▸ EXTRACTED ENTRIES:
============
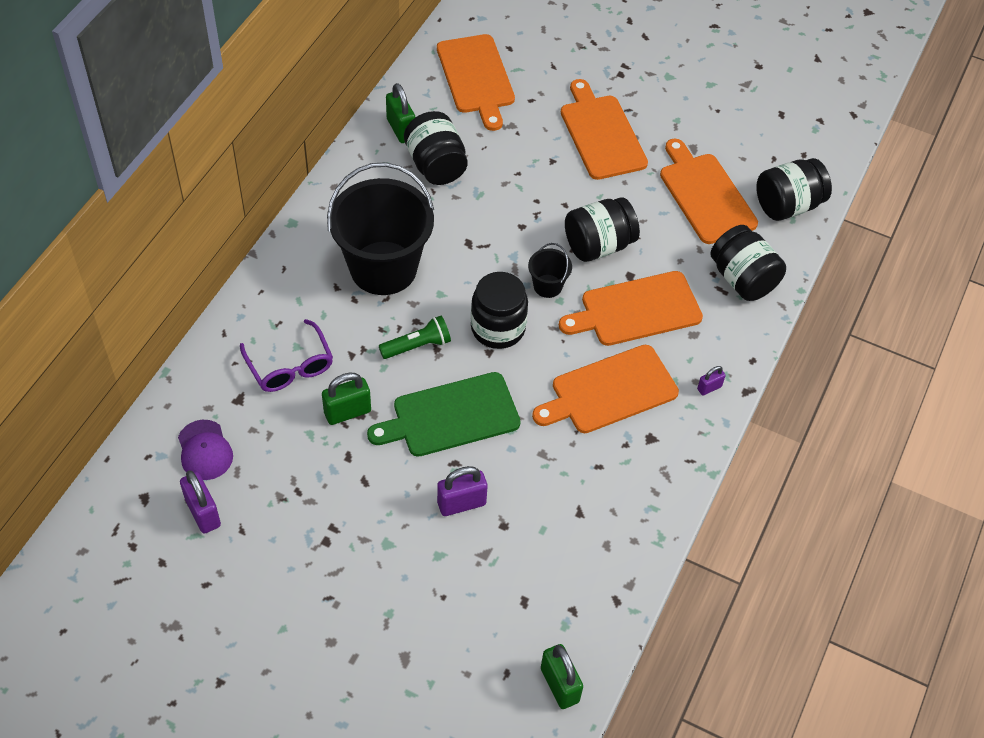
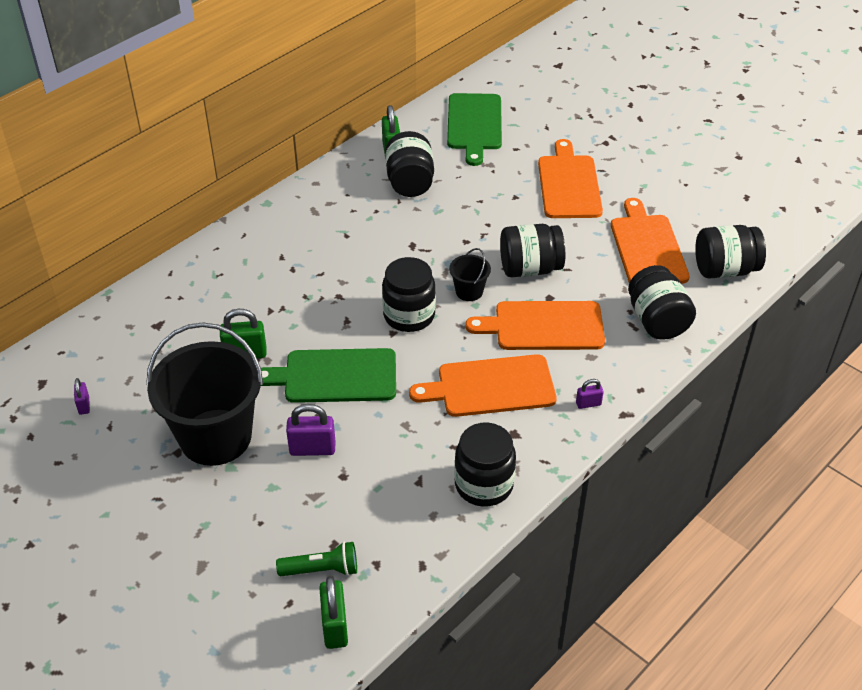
camera: 20 degrees right, 10 degrees down
(203, 513) = (84, 405): purple padlock -> purple padlock, size x0.56
(205, 450) = (110, 357): purple cap -> none
(290, 366) = (213, 308): purple glasses -> none
(383, 268) = (328, 250): black bucket -> black bucket (215, 437)
(417, 346) = (331, 315): green flashlight -> green flashlight (322, 569)
(476, 77) = (474, 125): orange cutting board -> green cutting board
(642, 500) = (484, 485): none -> black jar

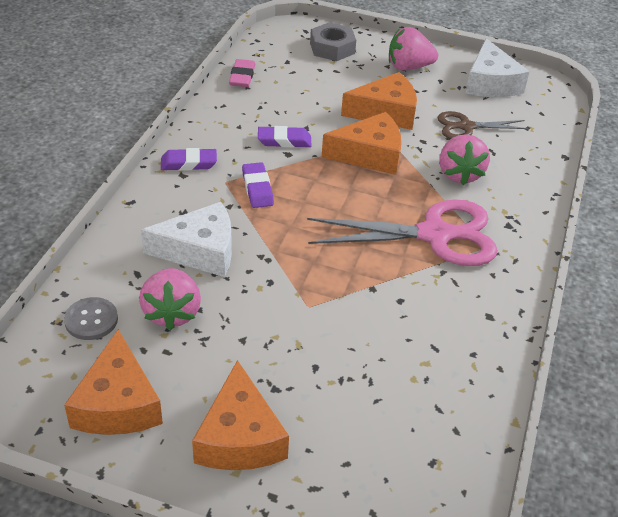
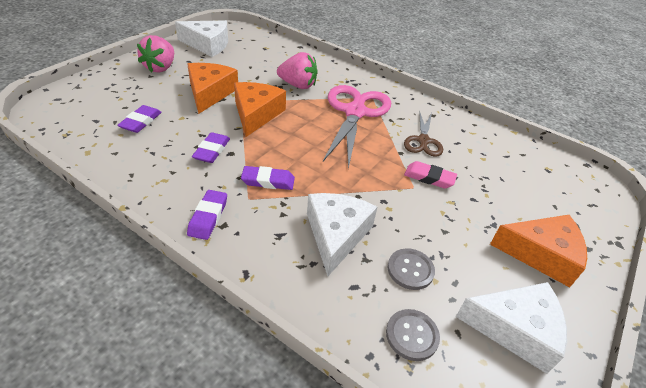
camera: 75 degrees left, 0 degrees up
(118, 403) = (515, 329): orange cheese -> white cheese
(172, 313) = (410, 270): pink strawberry -> grey button
(242, 76) = (95, 152): pink eraser -> pink eraser (429, 178)
(302, 86) = (141, 122): none -> purple eraser
(332, 48) = (99, 93): grey nut -> none
(466, 127) = (249, 67): brown scissors -> brown scissors (423, 141)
============
▸ TO DO:
Your task is to repeat the opening line of the entries above and each line after it, ending with the line that has "(118, 403) = (515, 329): orange". Do not include the pictures.

▸ WRITTEN SOLUTION:
camera: 20 degrees right, 10 degrees down
(203, 513) = (84, 405): purple padlock -> purple padlock, size x0.56
(205, 450) = (110, 357): purple cap -> none
(290, 366) = (213, 308): purple glasses -> none
(383, 268) = (328, 250): black bucket -> black bucket (215, 437)
(417, 346) = (331, 315): green flashlight -> green flashlight (322, 569)
(476, 77) = (474, 125): orange cutting board -> green cutting board
(642, 500) = (484, 485): none -> black jar

camera: 75 degrees left, 0 degrees up
(118, 403) = (515, 329): orange cheese -> white cheese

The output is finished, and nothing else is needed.